*What is expected:*
Could you transcribe every record below exactly as written, leaving out any pictures?

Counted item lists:

+ + +

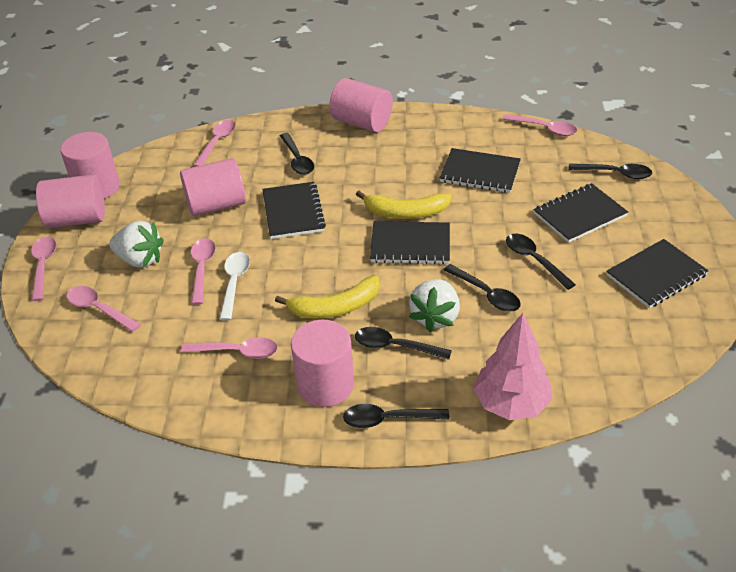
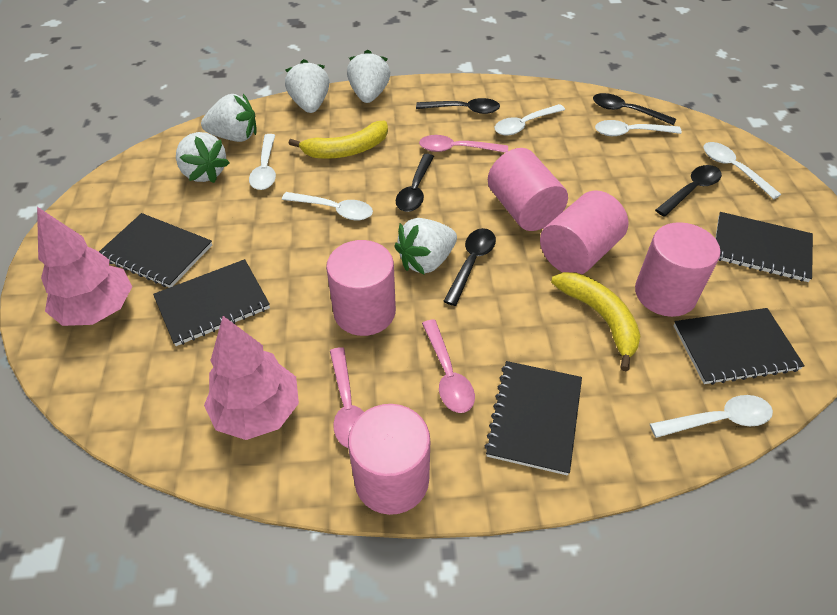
black spoon: 6 -> 5
pink spoon: 6 -> 3
pink tree: 1 -> 2
white spoon: 1 -> 6
white strawberry: 2 -> 5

+ + +

*Completed task:*
black spoon: 6 -> 5
pink spoon: 6 -> 3
pink tree: 1 -> 2
white spoon: 1 -> 6
white strawberry: 2 -> 5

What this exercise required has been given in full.